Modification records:

"""

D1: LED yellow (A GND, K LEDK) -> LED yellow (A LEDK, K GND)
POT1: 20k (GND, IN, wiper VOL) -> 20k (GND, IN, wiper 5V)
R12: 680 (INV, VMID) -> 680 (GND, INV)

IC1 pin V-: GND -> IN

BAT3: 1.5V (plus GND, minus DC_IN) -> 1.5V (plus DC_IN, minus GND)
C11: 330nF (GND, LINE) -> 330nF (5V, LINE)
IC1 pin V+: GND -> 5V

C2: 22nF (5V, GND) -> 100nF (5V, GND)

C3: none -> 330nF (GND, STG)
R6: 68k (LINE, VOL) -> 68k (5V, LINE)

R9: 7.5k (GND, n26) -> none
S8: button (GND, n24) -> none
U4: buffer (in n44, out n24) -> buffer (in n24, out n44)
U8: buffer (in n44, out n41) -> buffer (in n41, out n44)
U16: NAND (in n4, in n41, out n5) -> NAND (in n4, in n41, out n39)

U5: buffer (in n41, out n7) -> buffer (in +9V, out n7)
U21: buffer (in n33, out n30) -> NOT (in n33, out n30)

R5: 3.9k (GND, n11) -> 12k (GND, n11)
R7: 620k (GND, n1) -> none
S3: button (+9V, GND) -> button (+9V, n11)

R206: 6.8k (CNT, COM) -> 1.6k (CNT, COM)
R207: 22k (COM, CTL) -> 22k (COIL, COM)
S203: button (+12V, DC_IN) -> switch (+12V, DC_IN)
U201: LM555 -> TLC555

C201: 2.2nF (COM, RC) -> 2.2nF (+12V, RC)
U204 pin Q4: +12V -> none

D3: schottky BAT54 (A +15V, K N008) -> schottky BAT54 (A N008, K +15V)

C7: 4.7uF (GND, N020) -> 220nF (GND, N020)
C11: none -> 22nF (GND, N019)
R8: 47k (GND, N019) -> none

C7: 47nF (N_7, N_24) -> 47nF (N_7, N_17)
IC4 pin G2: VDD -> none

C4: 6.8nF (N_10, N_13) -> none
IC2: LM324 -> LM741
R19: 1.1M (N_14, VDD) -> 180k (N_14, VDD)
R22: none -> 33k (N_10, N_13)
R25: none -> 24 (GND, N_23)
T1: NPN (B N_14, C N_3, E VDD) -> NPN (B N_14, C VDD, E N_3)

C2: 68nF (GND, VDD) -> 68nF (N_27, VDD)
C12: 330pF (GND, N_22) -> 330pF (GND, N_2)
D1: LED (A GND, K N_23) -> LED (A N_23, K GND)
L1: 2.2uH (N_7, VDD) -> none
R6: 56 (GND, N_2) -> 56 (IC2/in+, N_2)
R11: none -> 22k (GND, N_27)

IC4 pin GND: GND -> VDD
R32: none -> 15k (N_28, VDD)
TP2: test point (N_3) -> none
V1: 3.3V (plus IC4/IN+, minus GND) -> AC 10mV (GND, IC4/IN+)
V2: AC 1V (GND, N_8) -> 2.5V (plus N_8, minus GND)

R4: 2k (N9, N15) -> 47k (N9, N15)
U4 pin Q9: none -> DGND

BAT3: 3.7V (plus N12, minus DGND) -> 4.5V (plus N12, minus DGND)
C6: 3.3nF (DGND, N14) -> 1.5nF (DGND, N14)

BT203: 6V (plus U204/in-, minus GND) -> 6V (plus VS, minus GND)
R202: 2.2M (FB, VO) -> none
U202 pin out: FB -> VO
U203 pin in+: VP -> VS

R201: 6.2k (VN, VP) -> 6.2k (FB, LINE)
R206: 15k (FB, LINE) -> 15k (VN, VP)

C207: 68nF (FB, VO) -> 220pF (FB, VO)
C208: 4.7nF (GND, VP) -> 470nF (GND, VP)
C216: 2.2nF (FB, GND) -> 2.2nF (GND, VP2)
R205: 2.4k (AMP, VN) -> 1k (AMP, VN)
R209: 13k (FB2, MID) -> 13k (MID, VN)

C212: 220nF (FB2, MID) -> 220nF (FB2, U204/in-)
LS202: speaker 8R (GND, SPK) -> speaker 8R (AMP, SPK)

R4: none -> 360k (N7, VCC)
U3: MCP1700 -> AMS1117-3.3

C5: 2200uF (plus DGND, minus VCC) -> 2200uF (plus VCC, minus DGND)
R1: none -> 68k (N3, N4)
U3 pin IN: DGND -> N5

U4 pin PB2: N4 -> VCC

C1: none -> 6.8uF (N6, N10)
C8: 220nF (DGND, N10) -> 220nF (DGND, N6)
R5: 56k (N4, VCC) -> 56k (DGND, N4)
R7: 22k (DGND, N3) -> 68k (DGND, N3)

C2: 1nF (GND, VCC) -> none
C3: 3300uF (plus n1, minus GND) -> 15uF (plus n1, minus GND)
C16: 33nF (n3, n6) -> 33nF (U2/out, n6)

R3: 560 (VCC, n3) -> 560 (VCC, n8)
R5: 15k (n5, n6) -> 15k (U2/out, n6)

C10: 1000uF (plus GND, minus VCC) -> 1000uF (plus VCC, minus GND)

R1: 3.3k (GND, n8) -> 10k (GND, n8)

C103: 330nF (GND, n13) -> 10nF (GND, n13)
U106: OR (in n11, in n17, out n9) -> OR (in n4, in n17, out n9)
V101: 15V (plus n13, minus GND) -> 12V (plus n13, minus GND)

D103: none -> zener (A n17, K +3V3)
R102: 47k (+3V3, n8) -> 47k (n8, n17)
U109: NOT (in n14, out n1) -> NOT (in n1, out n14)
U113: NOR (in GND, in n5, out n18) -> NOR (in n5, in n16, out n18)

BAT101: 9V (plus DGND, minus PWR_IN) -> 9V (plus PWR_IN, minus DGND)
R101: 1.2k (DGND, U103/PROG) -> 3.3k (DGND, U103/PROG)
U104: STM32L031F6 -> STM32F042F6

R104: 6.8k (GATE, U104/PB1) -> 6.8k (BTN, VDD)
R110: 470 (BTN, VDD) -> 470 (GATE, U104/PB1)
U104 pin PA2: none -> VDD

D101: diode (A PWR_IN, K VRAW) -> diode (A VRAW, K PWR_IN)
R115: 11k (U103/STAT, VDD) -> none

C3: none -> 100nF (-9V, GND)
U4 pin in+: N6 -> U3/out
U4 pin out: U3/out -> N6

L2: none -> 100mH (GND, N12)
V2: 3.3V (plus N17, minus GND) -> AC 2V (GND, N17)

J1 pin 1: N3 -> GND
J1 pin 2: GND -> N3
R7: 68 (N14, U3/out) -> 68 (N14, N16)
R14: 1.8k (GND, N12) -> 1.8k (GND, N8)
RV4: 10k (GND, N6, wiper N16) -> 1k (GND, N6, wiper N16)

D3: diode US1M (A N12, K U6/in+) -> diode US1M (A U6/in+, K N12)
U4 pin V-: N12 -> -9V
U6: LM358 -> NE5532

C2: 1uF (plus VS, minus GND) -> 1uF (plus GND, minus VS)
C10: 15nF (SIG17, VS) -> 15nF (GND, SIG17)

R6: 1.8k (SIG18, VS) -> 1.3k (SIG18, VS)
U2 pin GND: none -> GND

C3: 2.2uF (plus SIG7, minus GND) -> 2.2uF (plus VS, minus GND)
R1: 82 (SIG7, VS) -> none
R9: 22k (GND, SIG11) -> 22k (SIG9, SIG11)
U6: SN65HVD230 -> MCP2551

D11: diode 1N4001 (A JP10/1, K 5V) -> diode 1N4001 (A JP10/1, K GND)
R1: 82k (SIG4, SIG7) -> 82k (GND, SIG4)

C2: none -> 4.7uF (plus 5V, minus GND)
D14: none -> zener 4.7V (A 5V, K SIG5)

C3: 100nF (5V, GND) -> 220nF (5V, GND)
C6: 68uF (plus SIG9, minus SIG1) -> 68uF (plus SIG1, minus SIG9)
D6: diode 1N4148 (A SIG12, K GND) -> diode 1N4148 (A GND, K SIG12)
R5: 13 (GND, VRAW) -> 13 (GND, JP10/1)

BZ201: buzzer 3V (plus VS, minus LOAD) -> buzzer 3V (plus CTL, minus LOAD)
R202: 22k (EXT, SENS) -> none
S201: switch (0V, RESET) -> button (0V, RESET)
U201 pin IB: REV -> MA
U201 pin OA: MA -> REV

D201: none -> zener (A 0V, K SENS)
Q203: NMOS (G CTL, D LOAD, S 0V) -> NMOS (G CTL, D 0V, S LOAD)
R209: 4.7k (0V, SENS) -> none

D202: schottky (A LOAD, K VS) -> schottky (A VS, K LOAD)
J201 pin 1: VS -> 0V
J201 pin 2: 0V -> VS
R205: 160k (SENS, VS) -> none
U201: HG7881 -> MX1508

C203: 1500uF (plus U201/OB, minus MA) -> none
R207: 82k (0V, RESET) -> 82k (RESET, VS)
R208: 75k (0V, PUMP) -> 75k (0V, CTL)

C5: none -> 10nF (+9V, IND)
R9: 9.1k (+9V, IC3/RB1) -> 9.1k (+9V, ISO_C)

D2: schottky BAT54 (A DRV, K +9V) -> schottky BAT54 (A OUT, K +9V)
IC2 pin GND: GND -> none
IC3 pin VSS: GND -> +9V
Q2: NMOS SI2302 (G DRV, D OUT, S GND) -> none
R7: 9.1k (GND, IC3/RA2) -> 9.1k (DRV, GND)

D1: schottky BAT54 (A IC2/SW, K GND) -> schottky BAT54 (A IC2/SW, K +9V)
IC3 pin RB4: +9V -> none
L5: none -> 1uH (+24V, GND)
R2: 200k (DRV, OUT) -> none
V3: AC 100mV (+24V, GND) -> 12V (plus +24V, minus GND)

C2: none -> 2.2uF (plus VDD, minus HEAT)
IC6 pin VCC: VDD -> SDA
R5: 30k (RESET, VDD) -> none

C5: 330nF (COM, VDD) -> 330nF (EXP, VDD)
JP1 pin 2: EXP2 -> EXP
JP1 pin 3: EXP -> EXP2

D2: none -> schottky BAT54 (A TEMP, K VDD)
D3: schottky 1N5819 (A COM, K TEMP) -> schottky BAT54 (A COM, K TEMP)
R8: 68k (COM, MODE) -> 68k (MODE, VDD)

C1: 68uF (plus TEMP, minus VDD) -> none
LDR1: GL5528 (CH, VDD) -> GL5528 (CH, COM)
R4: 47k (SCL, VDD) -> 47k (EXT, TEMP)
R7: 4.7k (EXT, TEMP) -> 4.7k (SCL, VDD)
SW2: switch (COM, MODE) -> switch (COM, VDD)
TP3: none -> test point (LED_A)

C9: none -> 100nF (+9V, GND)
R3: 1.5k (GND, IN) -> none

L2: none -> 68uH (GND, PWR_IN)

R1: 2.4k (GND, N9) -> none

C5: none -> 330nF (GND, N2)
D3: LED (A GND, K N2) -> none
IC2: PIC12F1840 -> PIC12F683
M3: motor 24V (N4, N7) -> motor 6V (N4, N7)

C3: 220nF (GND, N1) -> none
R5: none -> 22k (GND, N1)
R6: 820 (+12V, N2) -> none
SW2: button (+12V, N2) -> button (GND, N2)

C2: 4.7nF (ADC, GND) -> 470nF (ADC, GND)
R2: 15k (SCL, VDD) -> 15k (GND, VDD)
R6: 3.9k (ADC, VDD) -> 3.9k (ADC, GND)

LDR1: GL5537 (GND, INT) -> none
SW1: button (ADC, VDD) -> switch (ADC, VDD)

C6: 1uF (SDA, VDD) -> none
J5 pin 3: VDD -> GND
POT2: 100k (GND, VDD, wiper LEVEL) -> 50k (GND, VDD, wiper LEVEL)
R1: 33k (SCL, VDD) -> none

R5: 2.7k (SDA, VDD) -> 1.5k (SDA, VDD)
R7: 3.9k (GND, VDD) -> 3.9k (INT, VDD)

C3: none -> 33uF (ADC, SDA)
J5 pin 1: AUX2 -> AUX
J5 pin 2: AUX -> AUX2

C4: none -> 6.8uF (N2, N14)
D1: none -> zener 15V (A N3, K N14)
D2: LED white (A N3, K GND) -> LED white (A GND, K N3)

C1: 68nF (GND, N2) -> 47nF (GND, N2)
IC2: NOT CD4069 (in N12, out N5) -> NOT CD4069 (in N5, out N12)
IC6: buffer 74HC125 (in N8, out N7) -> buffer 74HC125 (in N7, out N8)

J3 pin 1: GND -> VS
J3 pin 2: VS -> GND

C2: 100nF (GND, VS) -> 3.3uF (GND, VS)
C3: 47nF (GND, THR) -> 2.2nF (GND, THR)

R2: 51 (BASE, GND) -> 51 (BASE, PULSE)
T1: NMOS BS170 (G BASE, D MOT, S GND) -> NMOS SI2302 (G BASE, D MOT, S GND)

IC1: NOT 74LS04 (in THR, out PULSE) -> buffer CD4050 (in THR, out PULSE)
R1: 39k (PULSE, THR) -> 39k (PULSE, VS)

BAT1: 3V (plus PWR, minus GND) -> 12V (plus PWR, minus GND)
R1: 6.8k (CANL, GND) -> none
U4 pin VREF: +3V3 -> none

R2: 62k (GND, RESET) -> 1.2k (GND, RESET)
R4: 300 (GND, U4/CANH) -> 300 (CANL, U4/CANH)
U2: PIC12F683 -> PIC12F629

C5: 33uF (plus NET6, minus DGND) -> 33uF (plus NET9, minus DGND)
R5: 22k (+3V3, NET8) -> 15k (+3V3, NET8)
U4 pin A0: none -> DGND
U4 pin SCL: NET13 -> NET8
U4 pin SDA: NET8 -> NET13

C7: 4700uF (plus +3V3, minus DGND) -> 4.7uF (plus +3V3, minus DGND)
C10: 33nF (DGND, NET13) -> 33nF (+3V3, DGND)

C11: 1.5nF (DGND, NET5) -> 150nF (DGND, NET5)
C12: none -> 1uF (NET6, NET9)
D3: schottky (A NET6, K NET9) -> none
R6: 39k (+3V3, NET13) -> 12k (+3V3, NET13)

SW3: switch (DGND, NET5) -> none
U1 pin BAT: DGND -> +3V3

"""

**Assignment**
Give back exactly the lines above starting at the line where "BZ201: buzzer 3V" appears and ending at the line where "R209: 4.7k (0V, SENS) -> none" appears, both included, with no other lines.

**Expected answer**
BZ201: buzzer 3V (plus VS, minus LOAD) -> buzzer 3V (plus CTL, minus LOAD)
R202: 22k (EXT, SENS) -> none
S201: switch (0V, RESET) -> button (0V, RESET)
U201 pin IB: REV -> MA
U201 pin OA: MA -> REV

D201: none -> zener (A 0V, K SENS)
Q203: NMOS (G CTL, D LOAD, S 0V) -> NMOS (G CTL, D 0V, S LOAD)
R209: 4.7k (0V, SENS) -> none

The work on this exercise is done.